#### INPUT DATA:
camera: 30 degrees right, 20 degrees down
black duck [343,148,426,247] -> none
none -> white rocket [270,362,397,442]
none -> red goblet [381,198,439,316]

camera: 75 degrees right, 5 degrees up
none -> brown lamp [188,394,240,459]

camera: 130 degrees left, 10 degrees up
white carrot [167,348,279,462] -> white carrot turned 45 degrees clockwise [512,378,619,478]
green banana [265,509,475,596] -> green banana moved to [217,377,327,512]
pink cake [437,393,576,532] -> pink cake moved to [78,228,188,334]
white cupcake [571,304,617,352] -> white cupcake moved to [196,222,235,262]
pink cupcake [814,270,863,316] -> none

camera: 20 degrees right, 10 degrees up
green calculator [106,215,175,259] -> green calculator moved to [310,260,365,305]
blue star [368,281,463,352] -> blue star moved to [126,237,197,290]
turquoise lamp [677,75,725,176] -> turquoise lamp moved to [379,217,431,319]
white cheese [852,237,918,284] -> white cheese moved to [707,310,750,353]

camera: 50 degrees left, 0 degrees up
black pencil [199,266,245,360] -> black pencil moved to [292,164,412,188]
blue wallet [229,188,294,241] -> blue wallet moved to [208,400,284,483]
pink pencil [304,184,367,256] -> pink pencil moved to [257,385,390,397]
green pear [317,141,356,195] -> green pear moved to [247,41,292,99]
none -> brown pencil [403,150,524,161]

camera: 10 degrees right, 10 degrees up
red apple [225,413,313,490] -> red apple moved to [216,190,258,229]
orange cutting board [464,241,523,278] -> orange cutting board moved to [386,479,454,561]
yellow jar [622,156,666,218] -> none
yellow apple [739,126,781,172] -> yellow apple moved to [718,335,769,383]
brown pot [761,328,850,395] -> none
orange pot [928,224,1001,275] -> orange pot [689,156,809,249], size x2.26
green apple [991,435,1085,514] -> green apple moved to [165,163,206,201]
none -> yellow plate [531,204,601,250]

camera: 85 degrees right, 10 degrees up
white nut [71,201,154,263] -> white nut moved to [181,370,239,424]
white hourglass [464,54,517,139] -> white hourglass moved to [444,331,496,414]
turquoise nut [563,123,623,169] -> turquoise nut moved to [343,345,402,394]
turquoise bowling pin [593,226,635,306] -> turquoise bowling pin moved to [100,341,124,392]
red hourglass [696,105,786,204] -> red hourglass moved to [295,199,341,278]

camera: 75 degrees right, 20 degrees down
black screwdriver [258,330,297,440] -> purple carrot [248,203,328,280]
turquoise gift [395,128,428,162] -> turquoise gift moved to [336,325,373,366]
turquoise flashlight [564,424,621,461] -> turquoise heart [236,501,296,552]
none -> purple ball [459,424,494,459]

#### WHAT NEEDS TO BE DONE:
In the entries, find every line holding "camera" and copy it.

#### RESPONSE AREA:
camera: 30 degrees right, 20 degrees down
camera: 75 degrees right, 5 degrees up
camera: 130 degrees left, 10 degrees up
camera: 20 degrees right, 10 degrees up
camera: 50 degrees left, 0 degrees up
camera: 10 degrees right, 10 degrees up
camera: 85 degrees right, 10 degrees up
camera: 75 degrees right, 20 degrees down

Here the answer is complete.